-- WORKING DATA follows --

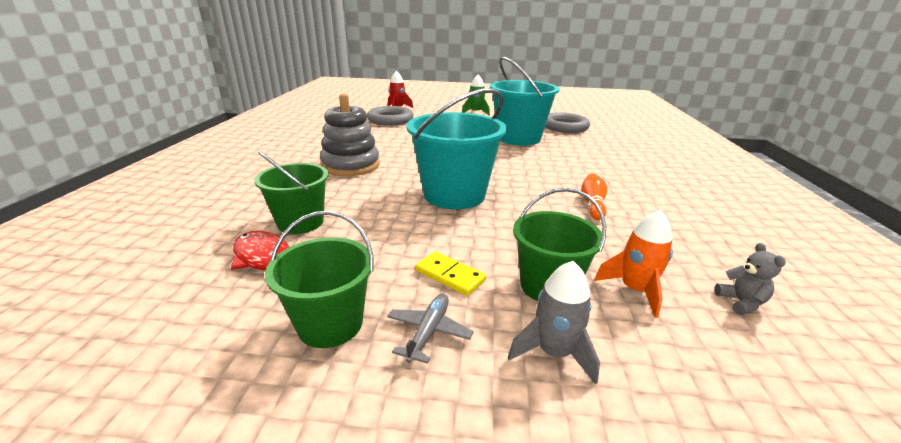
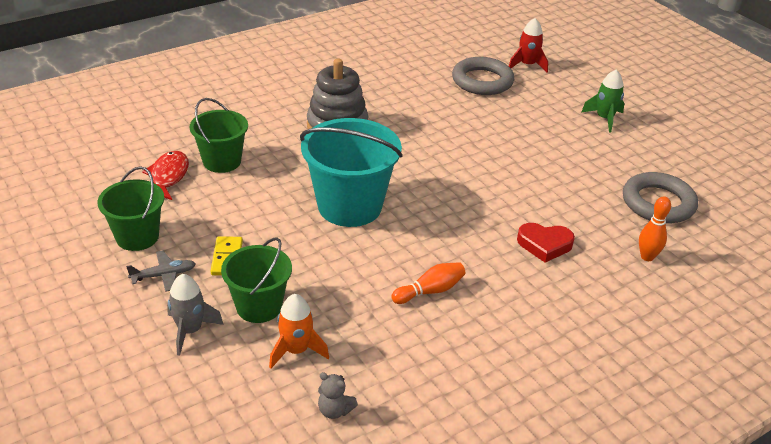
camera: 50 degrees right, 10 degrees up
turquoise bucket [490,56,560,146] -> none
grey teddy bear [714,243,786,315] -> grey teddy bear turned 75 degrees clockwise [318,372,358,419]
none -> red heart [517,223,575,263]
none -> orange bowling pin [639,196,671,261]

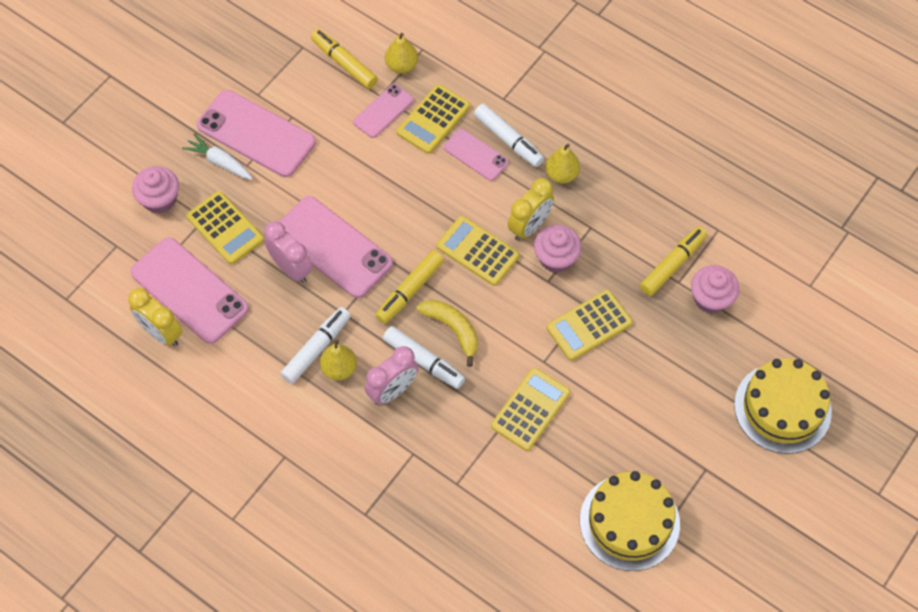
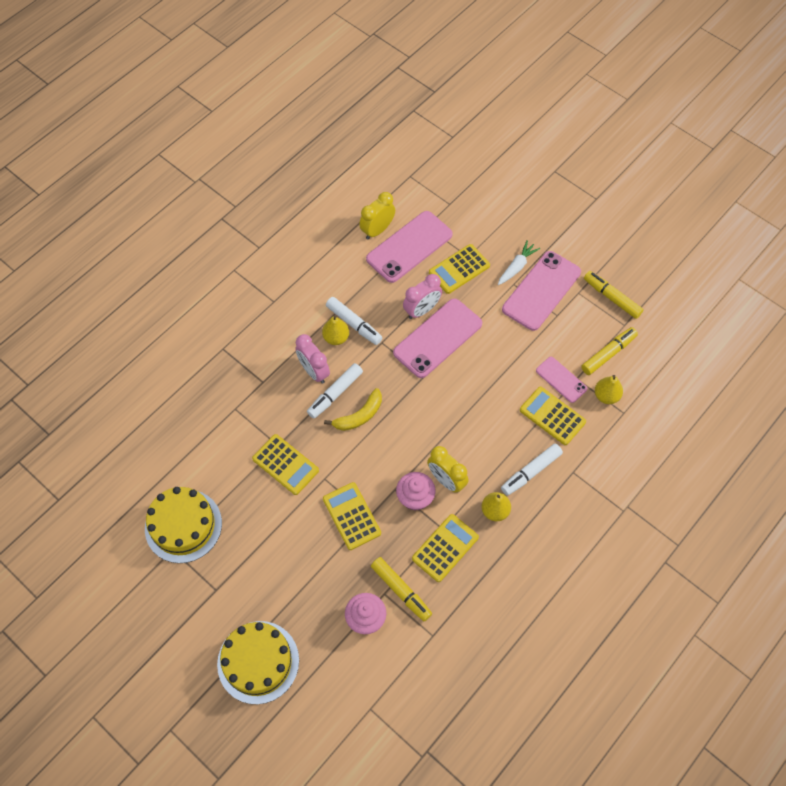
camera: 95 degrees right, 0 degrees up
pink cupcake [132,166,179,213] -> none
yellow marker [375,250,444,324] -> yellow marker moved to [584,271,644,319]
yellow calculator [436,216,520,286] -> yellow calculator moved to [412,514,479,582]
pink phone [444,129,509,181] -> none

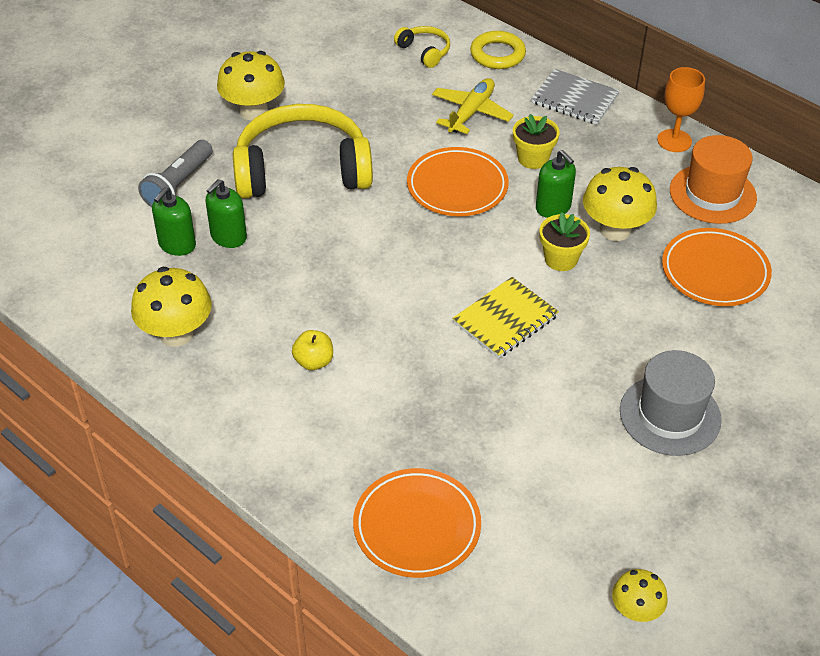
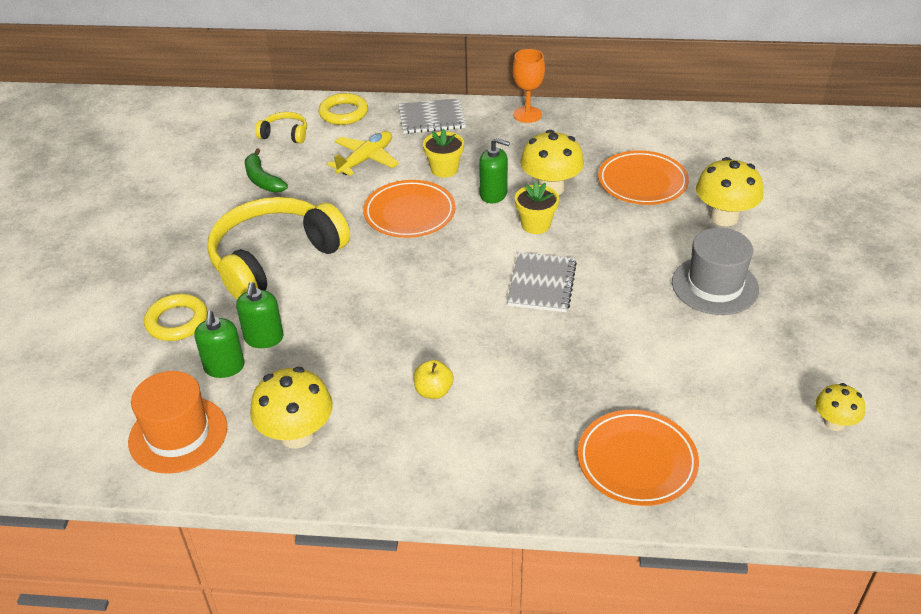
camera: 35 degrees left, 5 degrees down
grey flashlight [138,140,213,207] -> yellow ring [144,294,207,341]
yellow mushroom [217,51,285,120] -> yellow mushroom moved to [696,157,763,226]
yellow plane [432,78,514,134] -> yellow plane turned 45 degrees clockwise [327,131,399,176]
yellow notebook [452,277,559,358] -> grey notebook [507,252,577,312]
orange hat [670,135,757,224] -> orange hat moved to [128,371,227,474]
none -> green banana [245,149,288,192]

-- WORKING DATA concluded --

**YOUR TASK:** Take the lines above from the top of the records through the one with "yellow notebook [452,277,559,358]" and repeat them exactly, without any pictures.

**OUTPUT OF THE TASK:**
camera: 50 degrees right, 10 degrees up
turquoise bucket [490,56,560,146] -> none
grey teddy bear [714,243,786,315] -> grey teddy bear turned 75 degrees clockwise [318,372,358,419]
none -> red heart [517,223,575,263]
none -> orange bowling pin [639,196,671,261]

camera: 95 degrees right, 0 degrees up
pink cupcake [132,166,179,213] -> none
yellow marker [375,250,444,324] -> yellow marker moved to [584,271,644,319]
yellow calculator [436,216,520,286] -> yellow calculator moved to [412,514,479,582]
pink phone [444,129,509,181] -> none

camera: 35 degrees left, 5 degrees down
grey flashlight [138,140,213,207] -> yellow ring [144,294,207,341]
yellow mushroom [217,51,285,120] -> yellow mushroom moved to [696,157,763,226]
yellow plane [432,78,514,134] -> yellow plane turned 45 degrees clockwise [327,131,399,176]
yellow notebook [452,277,559,358] -> grey notebook [507,252,577,312]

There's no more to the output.